### Activity
The pictures stay out. Please retype every line below exactly.

### Provided material
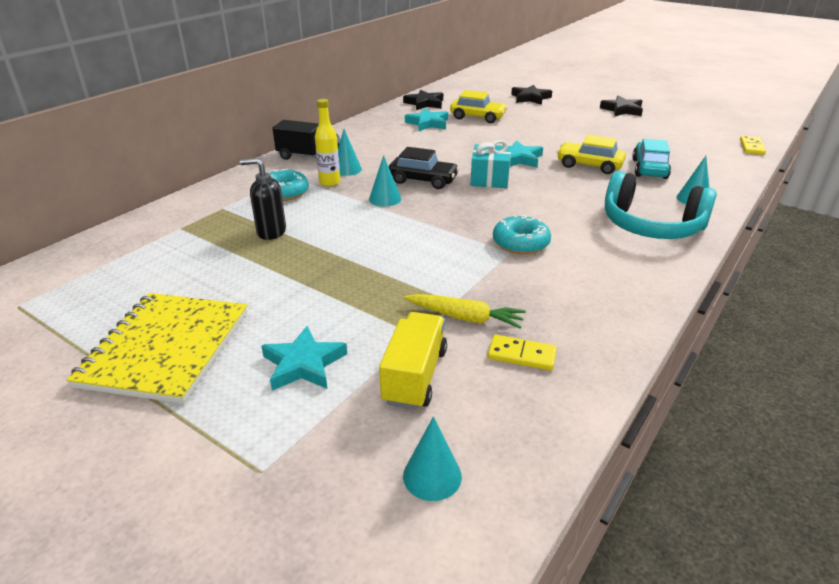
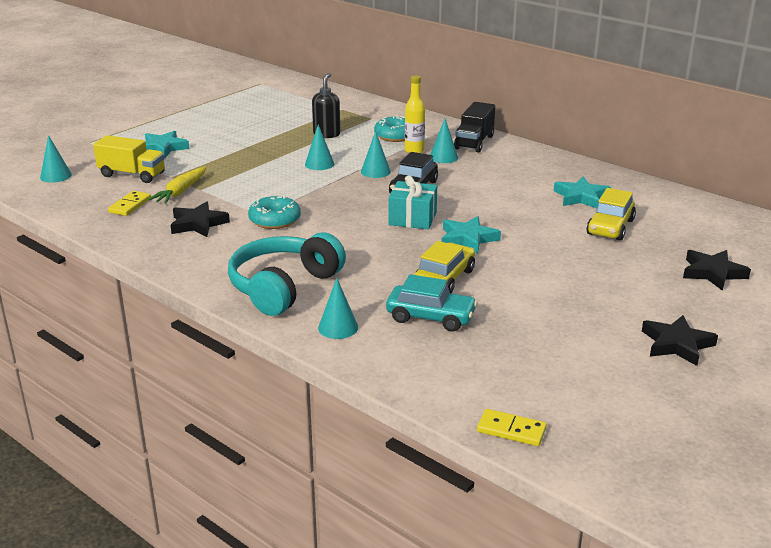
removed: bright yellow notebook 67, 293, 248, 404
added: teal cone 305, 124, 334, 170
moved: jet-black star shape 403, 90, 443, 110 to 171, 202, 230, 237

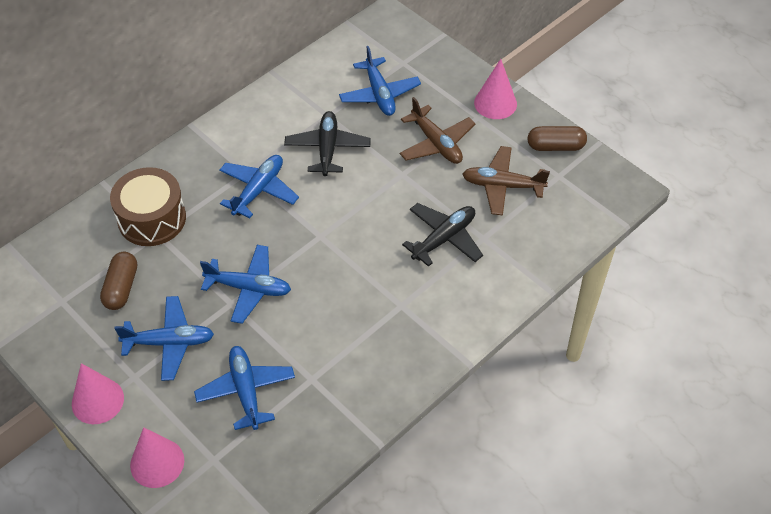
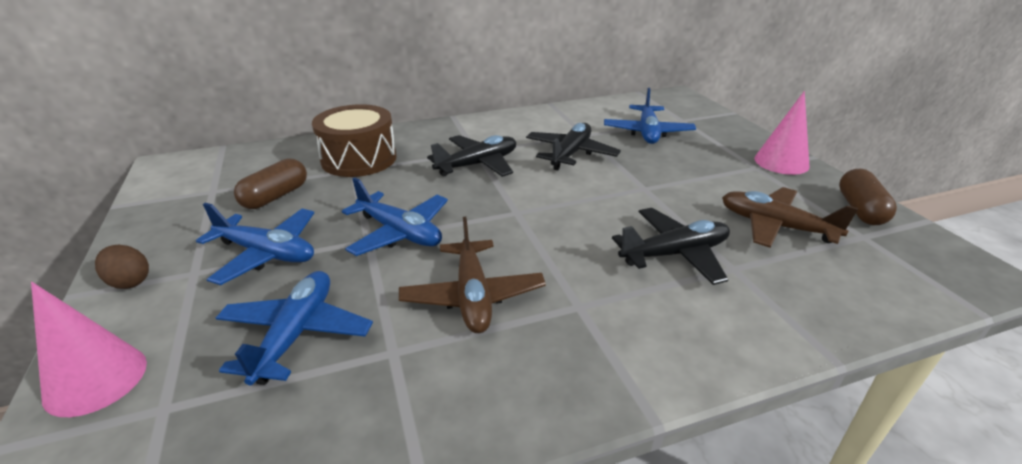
moved: brown aeroplane 400, 97, 475, 164 to 399, 217, 546, 333
replaced: pink cone 72, 363, 124, 424 to brown egg 95, 245, 149, 289
recoloured: royal blue aeroplane 219, 155, 299, 218 to jet-black aeroplane 427, 135, 516, 177
turned: brown pill shape 528, 126, 587, 151 = 839, 169, 897, 225 75 degrees clockwise

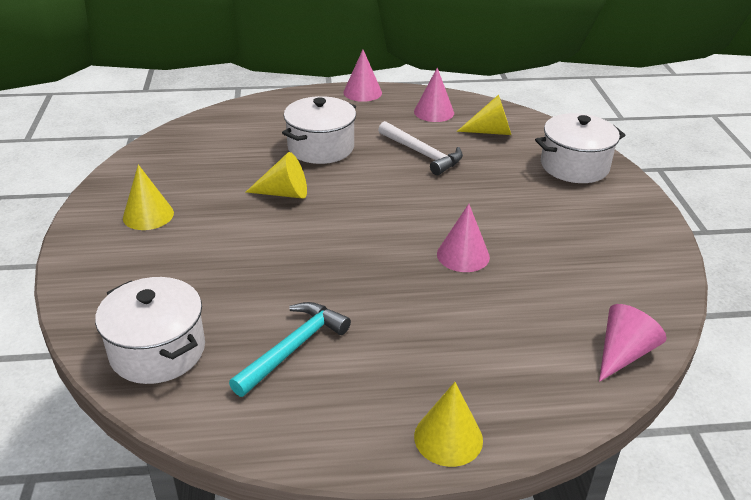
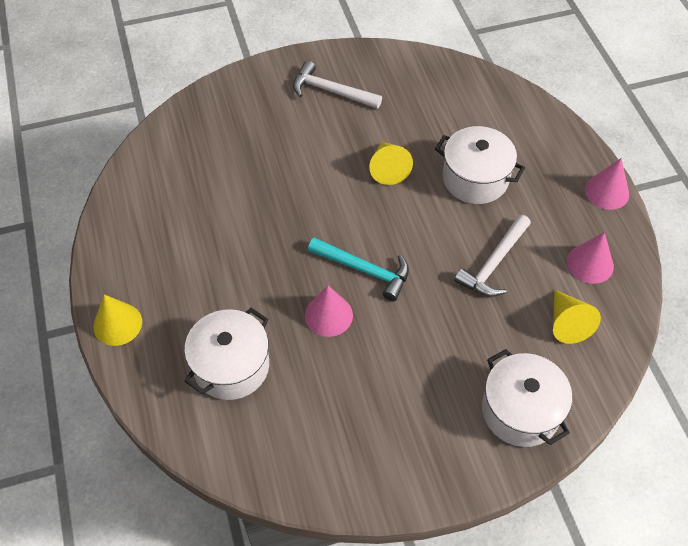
removed: pink cone 599, 304, 666, 382
moved: white stockpot 95, 277, 205, 384 to 184, 308, 269, 400; teal claw hammer 229, 302, 351, 397 to 308, 237, 409, 301
replaced: bright yellow cone 123, 165, 174, 230 to white claw hammer 293, 61, 382, 109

### Response to this task
removed: bright yellow notebook 67, 293, 248, 404
added: teal cone 305, 124, 334, 170
moved: jet-black star shape 403, 90, 443, 110 to 171, 202, 230, 237

moved: brown aeroplane 400, 97, 475, 164 to 399, 217, 546, 333
replaced: pink cone 72, 363, 124, 424 to brown egg 95, 245, 149, 289
recoloured: royal blue aeroplane 219, 155, 299, 218 to jet-black aeroplane 427, 135, 516, 177
turned: brown pill shape 528, 126, 587, 151 = 839, 169, 897, 225 75 degrees clockwise

removed: pink cone 599, 304, 666, 382
moved: white stockpot 95, 277, 205, 384 to 184, 308, 269, 400; teal claw hammer 229, 302, 351, 397 to 308, 237, 409, 301
replaced: bright yellow cone 123, 165, 174, 230 to white claw hammer 293, 61, 382, 109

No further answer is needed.